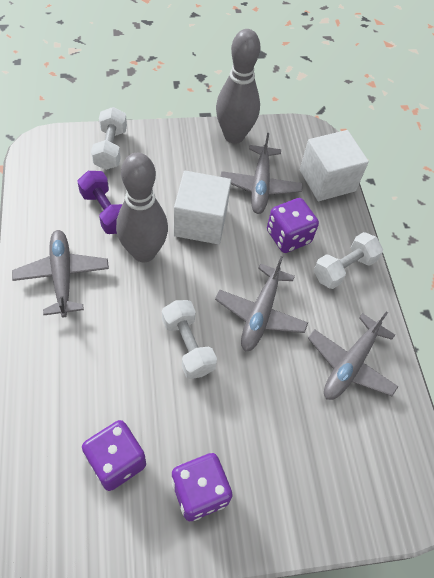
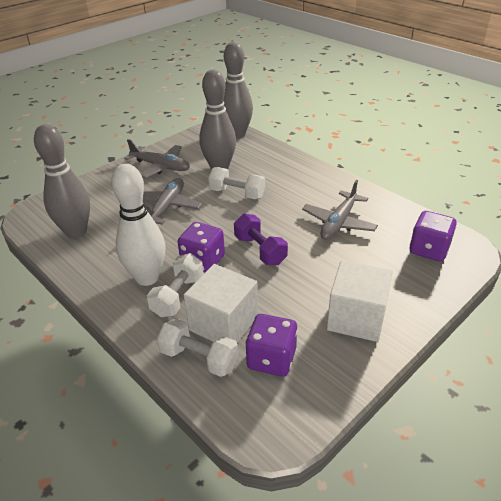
grey bowling pin: 2 -> 3
grey plane: 4 -> 3
white bowling pin: 0 -> 1

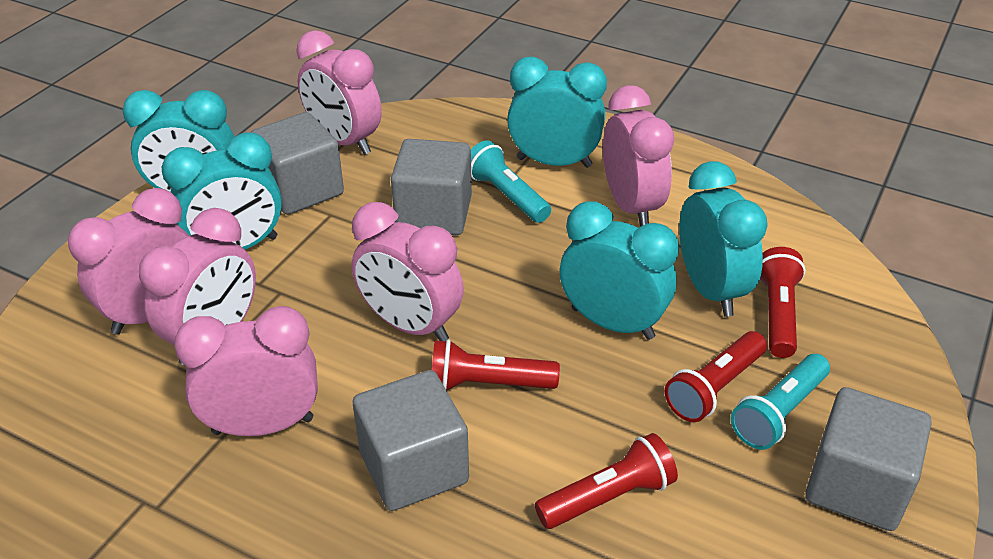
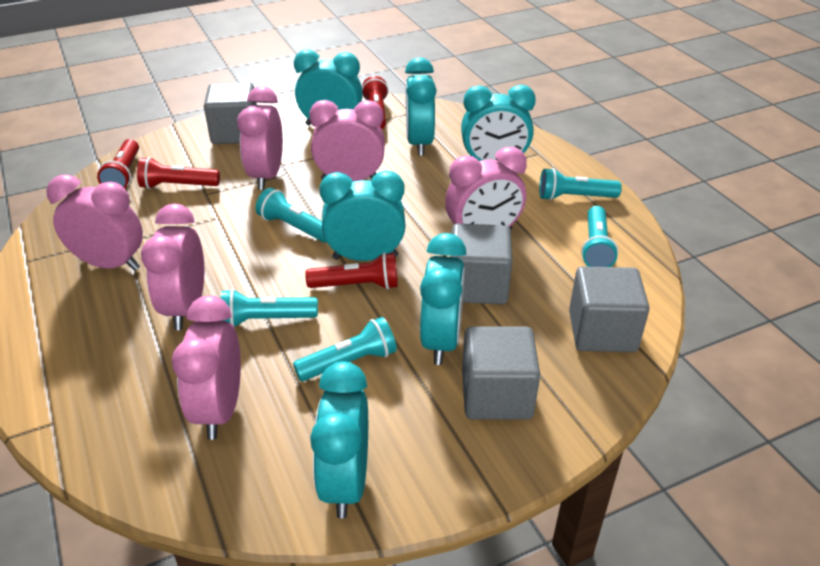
turquoise clock: 5 -> 6
turquoise flashlight: 2 -> 5

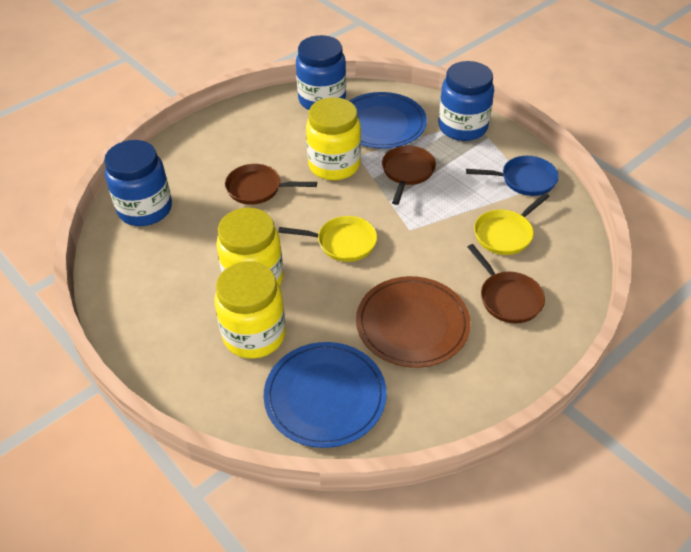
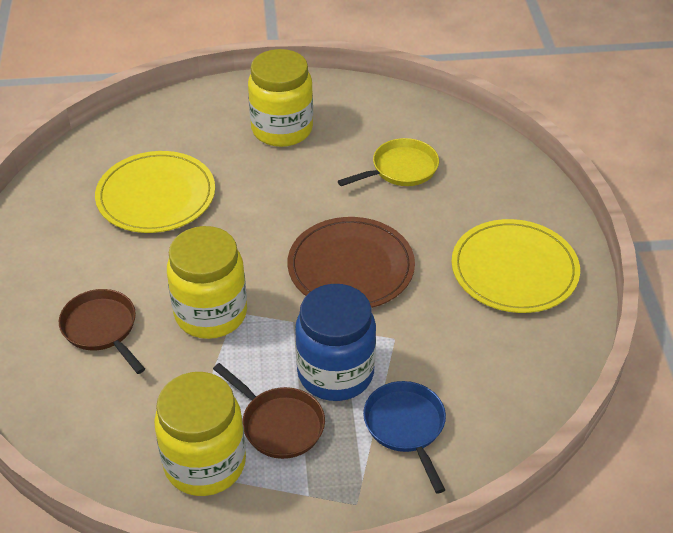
blue jar: 3 -> 1
blue plate: 2 -> 0
brown pan: 3 -> 2
yellow pan: 2 -> 1
yellow plate: 0 -> 2

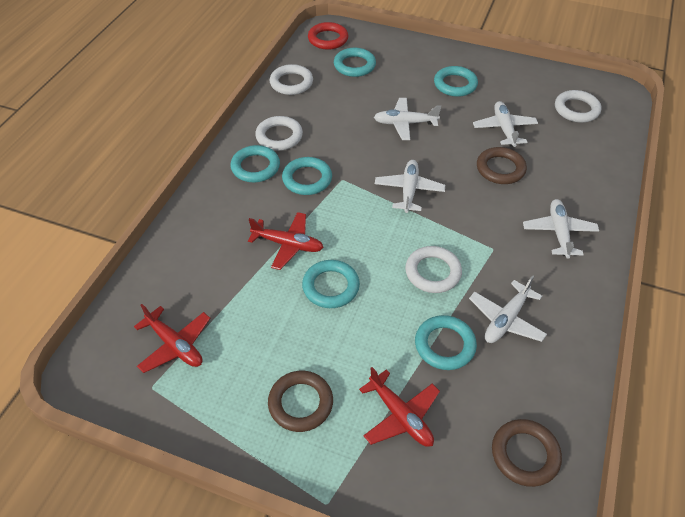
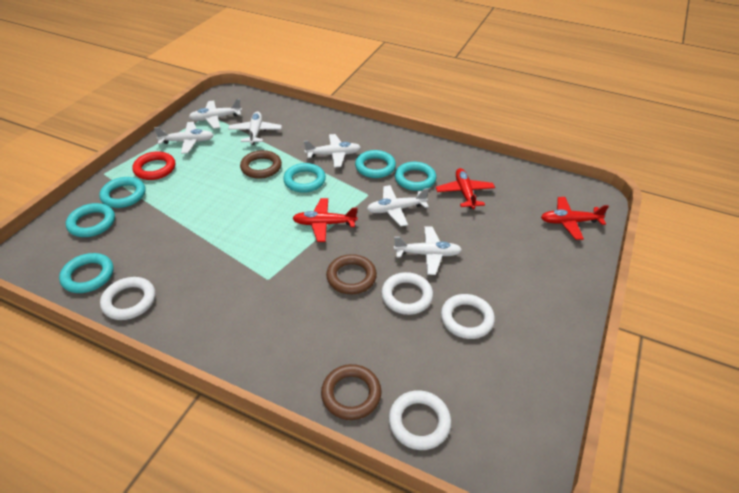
white plane: 5 -> 6

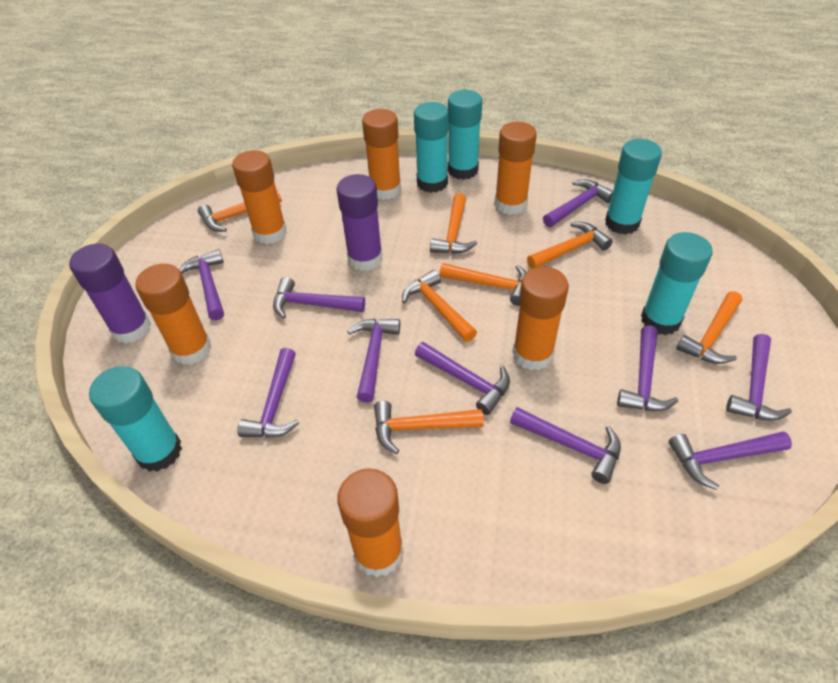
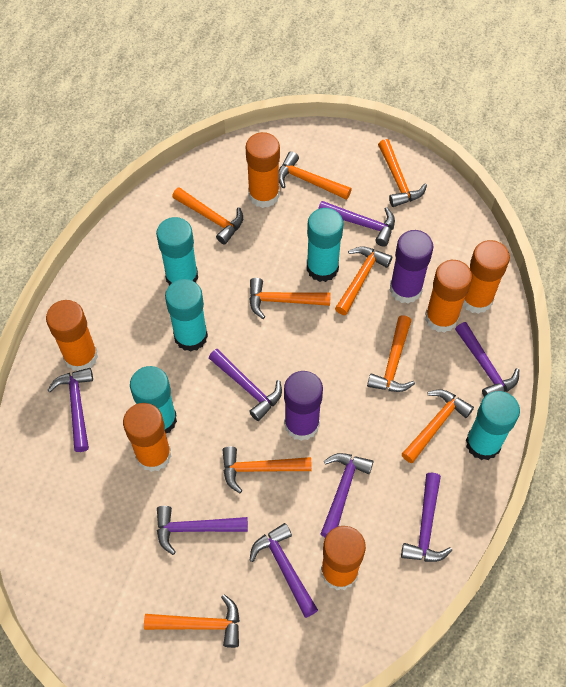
orange hammer: 7 -> 9
purple hammer: 10 -> 8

====================

What is needed: Your output should be only the lines from the line with "yellow plate: 0 -> 2" through the end of the data, exactly as they stand, and no pictures.

Solution for this task:
yellow plate: 0 -> 2

white plane: 5 -> 6

orange hammer: 7 -> 9
purple hammer: 10 -> 8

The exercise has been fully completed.